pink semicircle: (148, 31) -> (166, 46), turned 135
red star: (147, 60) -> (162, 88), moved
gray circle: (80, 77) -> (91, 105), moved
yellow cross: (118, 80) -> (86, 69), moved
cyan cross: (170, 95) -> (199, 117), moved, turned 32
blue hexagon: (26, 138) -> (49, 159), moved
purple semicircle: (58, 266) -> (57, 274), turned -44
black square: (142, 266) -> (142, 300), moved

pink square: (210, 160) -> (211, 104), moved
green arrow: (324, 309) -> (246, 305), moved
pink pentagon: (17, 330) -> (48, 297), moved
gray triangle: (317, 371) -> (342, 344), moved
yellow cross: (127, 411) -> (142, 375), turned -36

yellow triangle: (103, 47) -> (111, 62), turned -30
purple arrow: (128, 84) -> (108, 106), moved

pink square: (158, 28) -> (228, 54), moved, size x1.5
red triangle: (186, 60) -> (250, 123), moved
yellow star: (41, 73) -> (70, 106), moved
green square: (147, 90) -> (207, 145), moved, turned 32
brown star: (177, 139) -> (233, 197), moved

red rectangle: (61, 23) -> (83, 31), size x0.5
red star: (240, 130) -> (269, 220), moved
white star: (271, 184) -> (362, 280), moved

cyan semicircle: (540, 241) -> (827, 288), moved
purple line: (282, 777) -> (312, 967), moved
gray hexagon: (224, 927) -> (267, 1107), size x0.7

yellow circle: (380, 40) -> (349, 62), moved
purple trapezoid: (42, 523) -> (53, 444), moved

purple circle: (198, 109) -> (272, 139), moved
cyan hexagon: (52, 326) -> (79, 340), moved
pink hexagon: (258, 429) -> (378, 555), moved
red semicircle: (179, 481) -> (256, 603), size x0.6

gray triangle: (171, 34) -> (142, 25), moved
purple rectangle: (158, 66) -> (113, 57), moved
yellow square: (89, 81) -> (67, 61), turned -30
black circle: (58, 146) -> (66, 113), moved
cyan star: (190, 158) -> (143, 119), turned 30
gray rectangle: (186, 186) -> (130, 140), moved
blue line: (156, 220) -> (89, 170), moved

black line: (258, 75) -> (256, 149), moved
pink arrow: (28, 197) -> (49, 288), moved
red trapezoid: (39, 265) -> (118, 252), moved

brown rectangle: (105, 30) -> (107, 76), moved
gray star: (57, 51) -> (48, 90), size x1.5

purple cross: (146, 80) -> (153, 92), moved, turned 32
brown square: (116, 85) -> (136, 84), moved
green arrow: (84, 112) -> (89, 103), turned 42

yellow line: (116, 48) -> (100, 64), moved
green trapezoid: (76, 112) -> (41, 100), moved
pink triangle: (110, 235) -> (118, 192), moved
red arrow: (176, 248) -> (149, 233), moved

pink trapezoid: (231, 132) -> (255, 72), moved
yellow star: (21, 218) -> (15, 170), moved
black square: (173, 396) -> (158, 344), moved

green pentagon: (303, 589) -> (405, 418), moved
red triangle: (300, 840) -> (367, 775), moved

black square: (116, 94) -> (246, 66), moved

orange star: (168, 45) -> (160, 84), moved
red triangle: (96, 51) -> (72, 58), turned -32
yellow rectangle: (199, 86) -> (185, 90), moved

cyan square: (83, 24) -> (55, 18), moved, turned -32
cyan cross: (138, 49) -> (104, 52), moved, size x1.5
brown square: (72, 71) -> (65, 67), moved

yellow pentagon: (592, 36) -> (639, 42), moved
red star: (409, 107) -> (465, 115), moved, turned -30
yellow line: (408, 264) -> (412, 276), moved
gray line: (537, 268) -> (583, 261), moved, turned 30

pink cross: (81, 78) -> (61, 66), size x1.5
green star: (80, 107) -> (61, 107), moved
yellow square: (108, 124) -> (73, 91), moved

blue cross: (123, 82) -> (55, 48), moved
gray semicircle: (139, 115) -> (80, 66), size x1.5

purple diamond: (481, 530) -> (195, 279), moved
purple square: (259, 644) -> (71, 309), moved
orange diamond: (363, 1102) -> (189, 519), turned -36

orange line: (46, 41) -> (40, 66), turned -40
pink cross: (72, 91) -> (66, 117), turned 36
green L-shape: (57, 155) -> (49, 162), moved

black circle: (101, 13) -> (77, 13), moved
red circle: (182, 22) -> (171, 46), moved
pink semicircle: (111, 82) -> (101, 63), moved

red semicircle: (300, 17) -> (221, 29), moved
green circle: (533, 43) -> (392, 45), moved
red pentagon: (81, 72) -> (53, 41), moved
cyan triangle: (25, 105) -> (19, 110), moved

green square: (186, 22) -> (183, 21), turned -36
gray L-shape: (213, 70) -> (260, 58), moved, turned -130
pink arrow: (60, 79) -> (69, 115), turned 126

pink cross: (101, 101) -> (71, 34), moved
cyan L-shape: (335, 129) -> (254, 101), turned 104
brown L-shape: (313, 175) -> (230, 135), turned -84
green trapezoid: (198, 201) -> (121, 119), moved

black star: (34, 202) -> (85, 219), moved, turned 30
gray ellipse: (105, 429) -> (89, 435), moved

━━━━━━━━

(Task objective): Where a line in the listing above includes the string "blue", copy that line.

(Result for this task):
blue hexagon: (26, 138) -> (49, 159), moved
blue line: (156, 220) -> (89, 170), moved
blue cross: (123, 82) -> (55, 48), moved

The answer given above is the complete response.